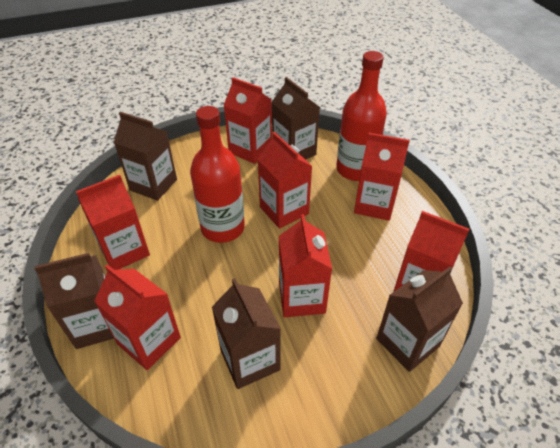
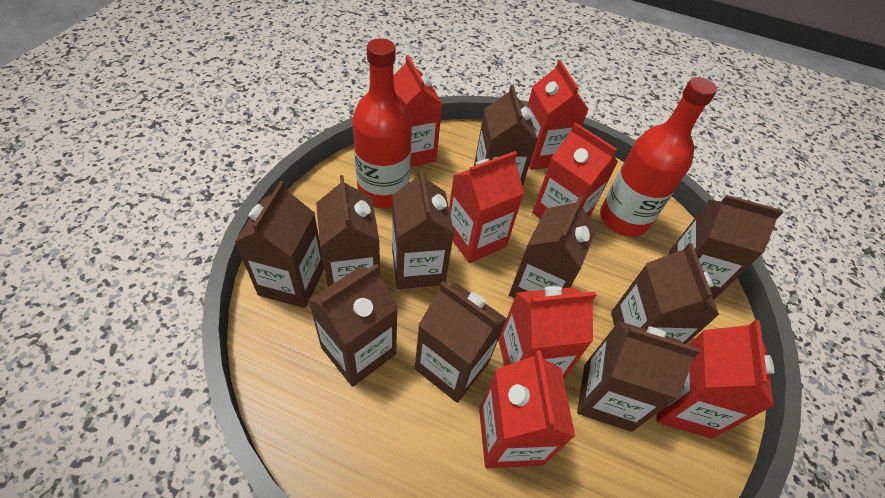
brown carton: 5 -> 10

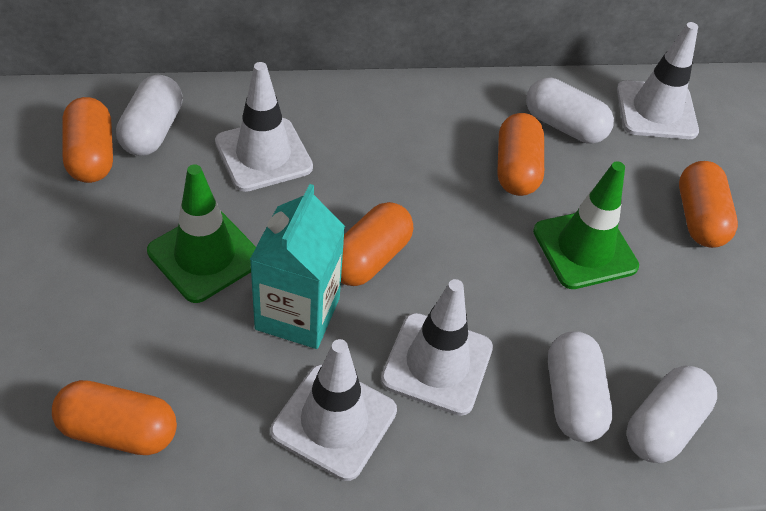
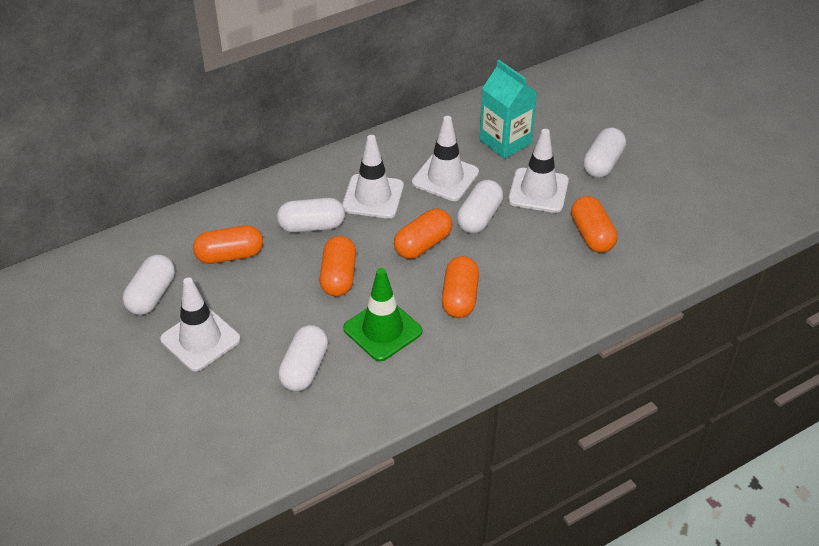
green traffic cone: 2 -> 1
white capsule: 4 -> 5

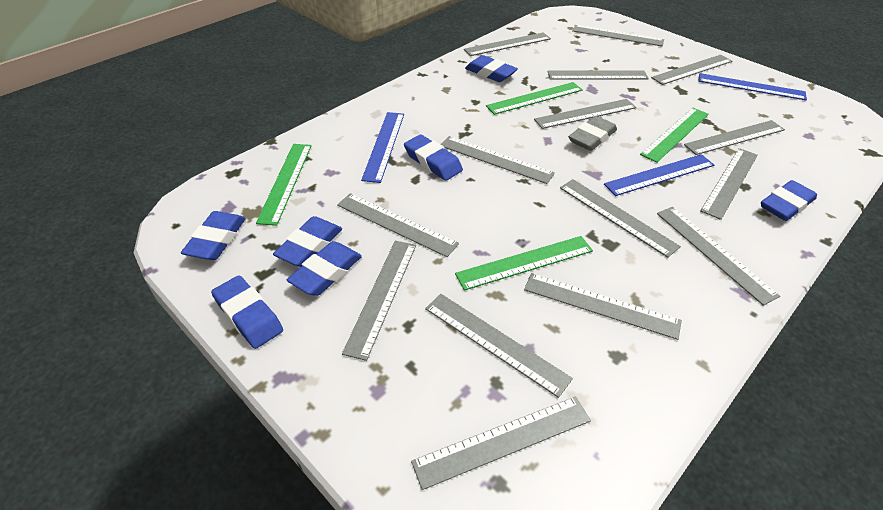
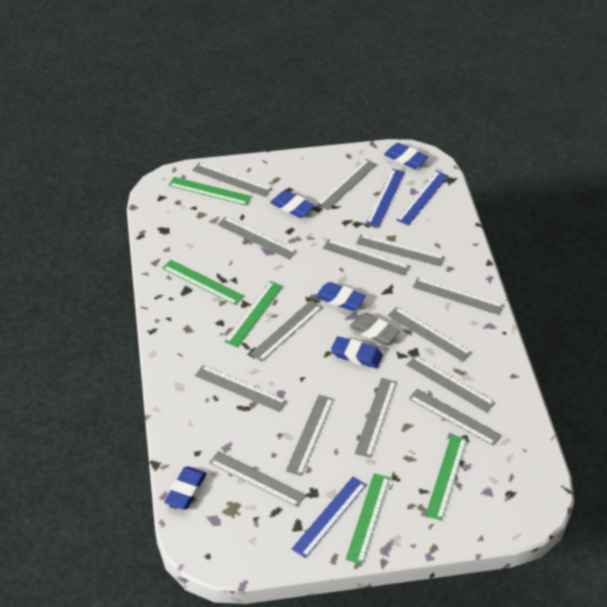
blue eraser: 7 -> 5
green ruler: 4 -> 5
grey ruler: 15 -> 14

────────────────────

Search the records for the word "green" and copy every line where it occurs.

YOUR SOLUTION:
green traffic cone: 2 -> 1
green ruler: 4 -> 5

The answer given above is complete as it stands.